_Work item_. From the entries below, transcribe exactly the lines between the line holding "(284, 395) = (86, 331): grey mug -> none" and the line holding "(295, 233) = (351, 291): turquoise", inclusive; skip all other lines.

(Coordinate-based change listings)
=== Begin Enclosure ===

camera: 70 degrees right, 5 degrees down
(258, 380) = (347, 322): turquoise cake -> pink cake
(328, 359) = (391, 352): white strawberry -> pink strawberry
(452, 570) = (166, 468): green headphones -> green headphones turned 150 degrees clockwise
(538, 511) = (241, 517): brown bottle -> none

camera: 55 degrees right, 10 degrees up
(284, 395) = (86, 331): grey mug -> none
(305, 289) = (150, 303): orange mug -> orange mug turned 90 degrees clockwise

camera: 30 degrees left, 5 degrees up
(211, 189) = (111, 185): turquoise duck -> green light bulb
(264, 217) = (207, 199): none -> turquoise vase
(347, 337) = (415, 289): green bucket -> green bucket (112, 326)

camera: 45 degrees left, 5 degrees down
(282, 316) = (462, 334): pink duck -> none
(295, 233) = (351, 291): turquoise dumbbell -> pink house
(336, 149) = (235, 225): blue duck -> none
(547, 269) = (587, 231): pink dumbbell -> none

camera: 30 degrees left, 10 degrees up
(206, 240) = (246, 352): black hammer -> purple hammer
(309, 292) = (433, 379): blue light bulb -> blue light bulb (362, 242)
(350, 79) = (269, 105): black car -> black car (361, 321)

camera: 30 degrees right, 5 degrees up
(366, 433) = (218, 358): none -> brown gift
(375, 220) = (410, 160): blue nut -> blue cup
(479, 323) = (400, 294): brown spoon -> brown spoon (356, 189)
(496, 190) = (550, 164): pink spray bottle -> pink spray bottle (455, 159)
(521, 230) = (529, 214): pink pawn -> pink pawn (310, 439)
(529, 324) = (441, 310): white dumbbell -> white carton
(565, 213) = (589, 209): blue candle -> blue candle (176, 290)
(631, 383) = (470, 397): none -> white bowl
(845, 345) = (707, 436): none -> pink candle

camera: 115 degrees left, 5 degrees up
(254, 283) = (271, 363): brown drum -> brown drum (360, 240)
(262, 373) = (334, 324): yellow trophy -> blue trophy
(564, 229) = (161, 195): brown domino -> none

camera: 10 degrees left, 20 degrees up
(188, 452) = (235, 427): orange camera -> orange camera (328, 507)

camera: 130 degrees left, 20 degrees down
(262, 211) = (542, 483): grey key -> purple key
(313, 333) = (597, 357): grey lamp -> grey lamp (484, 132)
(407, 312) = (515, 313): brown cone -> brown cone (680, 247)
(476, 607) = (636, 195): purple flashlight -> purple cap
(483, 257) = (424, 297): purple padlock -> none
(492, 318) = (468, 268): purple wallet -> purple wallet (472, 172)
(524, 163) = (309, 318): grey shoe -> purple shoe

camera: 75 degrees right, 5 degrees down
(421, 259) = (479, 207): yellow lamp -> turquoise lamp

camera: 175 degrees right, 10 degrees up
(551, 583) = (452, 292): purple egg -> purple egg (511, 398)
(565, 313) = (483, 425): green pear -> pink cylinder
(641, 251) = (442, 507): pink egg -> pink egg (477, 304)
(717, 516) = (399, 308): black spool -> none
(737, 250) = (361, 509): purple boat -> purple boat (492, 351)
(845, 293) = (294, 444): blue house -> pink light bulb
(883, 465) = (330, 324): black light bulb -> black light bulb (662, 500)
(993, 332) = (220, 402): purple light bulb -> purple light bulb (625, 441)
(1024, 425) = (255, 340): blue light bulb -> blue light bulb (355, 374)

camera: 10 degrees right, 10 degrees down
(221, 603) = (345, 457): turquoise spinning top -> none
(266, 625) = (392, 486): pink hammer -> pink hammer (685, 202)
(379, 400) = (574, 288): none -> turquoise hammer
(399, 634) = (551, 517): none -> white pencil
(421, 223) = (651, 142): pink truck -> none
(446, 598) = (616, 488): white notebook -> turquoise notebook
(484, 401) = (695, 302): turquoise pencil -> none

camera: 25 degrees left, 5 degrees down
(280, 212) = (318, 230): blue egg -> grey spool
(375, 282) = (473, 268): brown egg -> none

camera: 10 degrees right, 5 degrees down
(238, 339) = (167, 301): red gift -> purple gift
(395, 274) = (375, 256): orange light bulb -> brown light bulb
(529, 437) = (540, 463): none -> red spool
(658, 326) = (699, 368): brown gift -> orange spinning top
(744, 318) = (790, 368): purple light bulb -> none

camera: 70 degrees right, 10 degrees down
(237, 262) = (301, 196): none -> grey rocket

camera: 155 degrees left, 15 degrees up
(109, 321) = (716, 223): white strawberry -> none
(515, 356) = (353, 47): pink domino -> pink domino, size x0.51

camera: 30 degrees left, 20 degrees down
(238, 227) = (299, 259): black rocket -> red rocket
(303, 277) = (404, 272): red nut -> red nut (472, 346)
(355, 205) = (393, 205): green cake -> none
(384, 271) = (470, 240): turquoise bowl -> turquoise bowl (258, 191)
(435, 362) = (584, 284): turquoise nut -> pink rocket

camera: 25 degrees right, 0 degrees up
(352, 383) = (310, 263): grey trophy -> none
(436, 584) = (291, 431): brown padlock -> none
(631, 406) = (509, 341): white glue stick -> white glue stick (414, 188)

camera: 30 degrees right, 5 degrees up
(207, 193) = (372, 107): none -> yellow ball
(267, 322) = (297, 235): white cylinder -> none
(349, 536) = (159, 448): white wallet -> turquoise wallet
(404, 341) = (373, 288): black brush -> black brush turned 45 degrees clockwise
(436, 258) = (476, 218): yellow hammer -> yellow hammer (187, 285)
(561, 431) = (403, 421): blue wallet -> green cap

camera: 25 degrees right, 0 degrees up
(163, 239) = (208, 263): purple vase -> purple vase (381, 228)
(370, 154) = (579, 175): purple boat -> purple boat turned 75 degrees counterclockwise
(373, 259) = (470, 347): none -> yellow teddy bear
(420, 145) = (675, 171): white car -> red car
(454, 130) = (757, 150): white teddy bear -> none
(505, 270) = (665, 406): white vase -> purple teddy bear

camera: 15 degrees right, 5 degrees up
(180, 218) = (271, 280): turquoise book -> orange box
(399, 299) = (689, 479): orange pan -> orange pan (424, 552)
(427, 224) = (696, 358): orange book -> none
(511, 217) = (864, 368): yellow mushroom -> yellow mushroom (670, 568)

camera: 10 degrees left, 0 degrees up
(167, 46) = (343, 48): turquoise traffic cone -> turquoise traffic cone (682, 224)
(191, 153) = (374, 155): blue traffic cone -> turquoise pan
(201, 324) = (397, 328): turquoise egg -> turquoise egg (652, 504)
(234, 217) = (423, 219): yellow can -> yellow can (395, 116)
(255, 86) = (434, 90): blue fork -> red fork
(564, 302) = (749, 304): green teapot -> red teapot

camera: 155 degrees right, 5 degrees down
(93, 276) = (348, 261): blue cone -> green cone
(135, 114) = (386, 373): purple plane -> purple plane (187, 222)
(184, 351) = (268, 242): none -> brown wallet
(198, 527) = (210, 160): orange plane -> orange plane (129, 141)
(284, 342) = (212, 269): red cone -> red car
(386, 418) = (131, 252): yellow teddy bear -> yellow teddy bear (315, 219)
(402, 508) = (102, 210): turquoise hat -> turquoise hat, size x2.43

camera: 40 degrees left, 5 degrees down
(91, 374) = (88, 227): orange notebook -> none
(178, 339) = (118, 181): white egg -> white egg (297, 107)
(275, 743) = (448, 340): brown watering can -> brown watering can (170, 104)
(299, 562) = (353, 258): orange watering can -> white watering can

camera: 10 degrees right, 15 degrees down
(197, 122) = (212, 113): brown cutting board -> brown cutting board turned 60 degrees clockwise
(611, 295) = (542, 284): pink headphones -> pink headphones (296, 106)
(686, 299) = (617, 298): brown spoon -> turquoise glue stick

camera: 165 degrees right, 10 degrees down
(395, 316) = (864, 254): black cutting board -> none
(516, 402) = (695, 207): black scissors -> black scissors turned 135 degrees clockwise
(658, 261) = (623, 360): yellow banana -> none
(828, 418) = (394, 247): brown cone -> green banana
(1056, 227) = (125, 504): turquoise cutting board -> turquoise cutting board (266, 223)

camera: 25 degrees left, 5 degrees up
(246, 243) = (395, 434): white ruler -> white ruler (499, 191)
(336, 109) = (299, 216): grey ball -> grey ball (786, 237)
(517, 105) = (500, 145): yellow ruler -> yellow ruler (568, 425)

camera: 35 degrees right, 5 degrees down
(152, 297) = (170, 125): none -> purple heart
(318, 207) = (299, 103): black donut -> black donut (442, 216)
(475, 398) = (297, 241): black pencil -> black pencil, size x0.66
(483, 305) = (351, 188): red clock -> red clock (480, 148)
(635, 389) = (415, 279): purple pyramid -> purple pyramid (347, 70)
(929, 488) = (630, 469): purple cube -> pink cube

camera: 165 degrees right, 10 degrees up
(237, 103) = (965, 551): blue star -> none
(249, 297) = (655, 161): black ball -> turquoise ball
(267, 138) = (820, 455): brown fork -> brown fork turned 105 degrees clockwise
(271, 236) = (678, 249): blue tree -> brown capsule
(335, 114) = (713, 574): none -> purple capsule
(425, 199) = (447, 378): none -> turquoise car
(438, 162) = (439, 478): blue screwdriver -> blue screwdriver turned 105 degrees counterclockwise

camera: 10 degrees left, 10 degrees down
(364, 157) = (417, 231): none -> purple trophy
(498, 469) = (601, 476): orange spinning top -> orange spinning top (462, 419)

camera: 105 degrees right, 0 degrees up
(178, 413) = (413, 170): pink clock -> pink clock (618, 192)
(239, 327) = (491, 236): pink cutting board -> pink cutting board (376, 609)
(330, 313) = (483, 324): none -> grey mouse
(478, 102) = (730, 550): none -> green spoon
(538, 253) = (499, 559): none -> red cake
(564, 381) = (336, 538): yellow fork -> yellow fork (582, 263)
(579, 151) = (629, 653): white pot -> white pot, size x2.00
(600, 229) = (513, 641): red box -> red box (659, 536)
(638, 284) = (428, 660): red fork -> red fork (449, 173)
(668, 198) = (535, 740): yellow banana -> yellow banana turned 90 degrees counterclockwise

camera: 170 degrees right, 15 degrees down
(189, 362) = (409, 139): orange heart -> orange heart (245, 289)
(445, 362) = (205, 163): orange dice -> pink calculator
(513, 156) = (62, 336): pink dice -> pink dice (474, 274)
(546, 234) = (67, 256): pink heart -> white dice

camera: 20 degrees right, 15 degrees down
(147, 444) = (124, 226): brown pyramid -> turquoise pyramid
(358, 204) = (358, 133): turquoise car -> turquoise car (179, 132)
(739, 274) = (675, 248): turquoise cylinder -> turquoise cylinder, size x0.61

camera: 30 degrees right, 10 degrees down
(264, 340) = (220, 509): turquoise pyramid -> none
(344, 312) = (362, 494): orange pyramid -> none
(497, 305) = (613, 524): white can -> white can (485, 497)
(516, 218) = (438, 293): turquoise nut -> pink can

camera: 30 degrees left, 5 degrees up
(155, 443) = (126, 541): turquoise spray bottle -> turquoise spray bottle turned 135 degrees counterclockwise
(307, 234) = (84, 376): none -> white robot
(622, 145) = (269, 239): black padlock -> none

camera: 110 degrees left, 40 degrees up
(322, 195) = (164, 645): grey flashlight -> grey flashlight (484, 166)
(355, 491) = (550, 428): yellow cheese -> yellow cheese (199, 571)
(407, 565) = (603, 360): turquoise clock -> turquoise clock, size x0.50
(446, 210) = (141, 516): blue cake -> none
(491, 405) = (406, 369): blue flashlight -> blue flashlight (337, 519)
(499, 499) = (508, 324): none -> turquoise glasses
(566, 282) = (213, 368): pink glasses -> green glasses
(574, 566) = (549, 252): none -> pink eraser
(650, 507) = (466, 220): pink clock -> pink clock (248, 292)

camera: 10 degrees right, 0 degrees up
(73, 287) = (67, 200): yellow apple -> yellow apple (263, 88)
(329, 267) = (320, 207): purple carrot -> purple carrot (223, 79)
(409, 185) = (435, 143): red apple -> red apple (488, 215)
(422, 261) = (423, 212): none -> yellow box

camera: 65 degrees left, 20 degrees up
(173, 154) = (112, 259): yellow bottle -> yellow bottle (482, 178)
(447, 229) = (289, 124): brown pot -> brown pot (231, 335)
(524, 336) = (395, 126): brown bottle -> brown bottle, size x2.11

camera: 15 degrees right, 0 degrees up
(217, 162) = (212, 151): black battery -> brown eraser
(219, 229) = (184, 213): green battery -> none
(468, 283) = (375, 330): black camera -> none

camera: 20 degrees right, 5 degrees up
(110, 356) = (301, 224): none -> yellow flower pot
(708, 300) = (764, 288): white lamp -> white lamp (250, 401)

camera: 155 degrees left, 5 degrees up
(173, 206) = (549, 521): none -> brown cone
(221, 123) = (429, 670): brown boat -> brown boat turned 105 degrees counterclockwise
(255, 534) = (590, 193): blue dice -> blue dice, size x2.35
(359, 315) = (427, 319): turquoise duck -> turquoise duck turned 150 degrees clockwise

=== End Enclosure ===

_Exercise solution_.
(284, 395) = (86, 331): grey mug -> none
(305, 289) = (150, 303): orange mug -> orange mug turned 90 degrees clockwise

camera: 30 degrees left, 5 degrees up
(211, 189) = (111, 185): turquoise duck -> green light bulb
(264, 217) = (207, 199): none -> turquoise vase
(347, 337) = (415, 289): green bucket -> green bucket (112, 326)

camera: 45 degrees left, 5 degrees down
(282, 316) = (462, 334): pink duck -> none
(295, 233) = (351, 291): turquoise dumbbell -> pink house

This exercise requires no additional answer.